# [Task description]
Taking the listing below, restate word for word each line from the line with "black ellipse: (123, 65) -> (67, 57), moved" to the line with "orange square: (103, 354)", ends included, and stop there.

# [Records shown]
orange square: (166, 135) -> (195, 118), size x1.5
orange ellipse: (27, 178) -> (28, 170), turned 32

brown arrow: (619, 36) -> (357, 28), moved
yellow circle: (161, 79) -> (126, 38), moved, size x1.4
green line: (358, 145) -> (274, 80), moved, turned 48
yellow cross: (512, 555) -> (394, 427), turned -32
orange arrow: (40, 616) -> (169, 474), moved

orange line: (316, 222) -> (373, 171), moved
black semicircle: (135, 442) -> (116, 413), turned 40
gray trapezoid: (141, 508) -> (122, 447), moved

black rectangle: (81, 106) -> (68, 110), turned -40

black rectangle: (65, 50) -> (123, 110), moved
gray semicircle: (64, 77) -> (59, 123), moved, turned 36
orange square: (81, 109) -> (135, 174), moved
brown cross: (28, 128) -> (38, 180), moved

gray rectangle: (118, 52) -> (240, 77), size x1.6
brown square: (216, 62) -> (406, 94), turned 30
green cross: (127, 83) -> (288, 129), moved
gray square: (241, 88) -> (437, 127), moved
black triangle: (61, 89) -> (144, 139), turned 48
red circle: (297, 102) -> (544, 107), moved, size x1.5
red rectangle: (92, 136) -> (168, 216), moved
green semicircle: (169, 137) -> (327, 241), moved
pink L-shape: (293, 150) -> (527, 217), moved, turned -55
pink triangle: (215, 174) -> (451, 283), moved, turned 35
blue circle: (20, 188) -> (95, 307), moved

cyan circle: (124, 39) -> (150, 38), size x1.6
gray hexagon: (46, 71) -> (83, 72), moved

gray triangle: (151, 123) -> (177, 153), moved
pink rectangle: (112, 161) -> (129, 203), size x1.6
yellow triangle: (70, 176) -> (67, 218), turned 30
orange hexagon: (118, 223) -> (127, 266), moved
==
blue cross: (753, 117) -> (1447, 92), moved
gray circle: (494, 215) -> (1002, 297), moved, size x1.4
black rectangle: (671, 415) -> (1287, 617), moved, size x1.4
* * *
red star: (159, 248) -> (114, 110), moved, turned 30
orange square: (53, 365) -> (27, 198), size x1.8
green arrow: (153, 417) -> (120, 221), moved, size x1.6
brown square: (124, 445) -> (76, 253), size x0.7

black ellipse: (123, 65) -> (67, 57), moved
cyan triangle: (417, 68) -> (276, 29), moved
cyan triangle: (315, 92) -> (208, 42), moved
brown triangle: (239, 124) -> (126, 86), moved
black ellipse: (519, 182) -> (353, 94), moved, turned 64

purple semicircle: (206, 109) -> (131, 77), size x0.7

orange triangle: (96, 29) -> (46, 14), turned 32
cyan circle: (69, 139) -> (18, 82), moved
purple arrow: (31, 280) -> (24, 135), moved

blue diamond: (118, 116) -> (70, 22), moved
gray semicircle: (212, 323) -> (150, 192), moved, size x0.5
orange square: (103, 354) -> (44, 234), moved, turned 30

# [Worked solution]
black ellipse: (123, 65) -> (67, 57), moved
cyan triangle: (417, 68) -> (276, 29), moved
cyan triangle: (315, 92) -> (208, 42), moved
brown triangle: (239, 124) -> (126, 86), moved
black ellipse: (519, 182) -> (353, 94), moved, turned 64

purple semicircle: (206, 109) -> (131, 77), size x0.7

orange triangle: (96, 29) -> (46, 14), turned 32
cyan circle: (69, 139) -> (18, 82), moved
purple arrow: (31, 280) -> (24, 135), moved

blue diamond: (118, 116) -> (70, 22), moved
gray semicircle: (212, 323) -> (150, 192), moved, size x0.5
orange square: (103, 354) -> (44, 234), moved, turned 30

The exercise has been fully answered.